TASK STATEMENT — Give back the entries below verbatim.

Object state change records
------------------------------------------------------------------------

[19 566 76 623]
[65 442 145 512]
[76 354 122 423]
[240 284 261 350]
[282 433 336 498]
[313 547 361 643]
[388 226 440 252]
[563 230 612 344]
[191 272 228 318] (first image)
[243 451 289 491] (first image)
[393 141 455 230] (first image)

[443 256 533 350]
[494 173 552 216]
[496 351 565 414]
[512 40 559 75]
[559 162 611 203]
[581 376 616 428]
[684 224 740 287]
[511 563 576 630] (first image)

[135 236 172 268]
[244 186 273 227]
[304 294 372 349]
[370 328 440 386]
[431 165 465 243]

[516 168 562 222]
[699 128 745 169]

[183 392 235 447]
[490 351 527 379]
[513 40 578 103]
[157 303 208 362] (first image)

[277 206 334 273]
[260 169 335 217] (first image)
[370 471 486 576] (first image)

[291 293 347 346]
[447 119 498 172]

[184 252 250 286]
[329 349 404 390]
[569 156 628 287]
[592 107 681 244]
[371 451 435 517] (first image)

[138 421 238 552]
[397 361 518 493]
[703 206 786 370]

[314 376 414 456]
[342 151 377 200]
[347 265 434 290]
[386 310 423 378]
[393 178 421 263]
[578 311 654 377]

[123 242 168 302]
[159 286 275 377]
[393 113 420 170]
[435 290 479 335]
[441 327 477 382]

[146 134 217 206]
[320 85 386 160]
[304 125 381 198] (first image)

------------------------------------------------------------------------

TASK RESPONSE —
[19 566 76 623]
[65 442 145 512]
[76 354 122 423]
[240 284 261 350]
[282 433 336 498]
[313 547 361 643]
[388 226 440 252]
[563 230 612 344]
[191 272 228 318] (first image)
[243 451 289 491] (first image)
[393 141 455 230] (first image)

[443 256 533 350]
[494 173 552 216]
[496 351 565 414]
[512 40 559 75]
[559 162 611 203]
[581 376 616 428]
[684 224 740 287]
[511 563 576 630] (first image)

[135 236 172 268]
[244 186 273 227]
[304 294 372 349]
[370 328 440 386]
[431 165 465 243]

[516 168 562 222]
[699 128 745 169]

[183 392 235 447]
[490 351 527 379]
[513 40 578 103]
[157 303 208 362] (first image)

[277 206 334 273]
[260 169 335 217] (first image)
[370 471 486 576] (first image)

[291 293 347 346]
[447 119 498 172]

[184 252 250 286]
[329 349 404 390]
[569 156 628 287]
[592 107 681 244]
[371 451 435 517] (first image)

[138 421 238 552]
[397 361 518 493]
[703 206 786 370]

[314 376 414 456]
[342 151 377 200]
[347 265 434 290]
[386 310 423 378]
[393 178 421 263]
[578 311 654 377]

[123 242 168 302]
[159 286 275 377]
[393 113 420 170]
[435 290 479 335]
[441 327 477 382]

[146 134 217 206]
[320 85 386 160]
[304 125 381 198] (first image)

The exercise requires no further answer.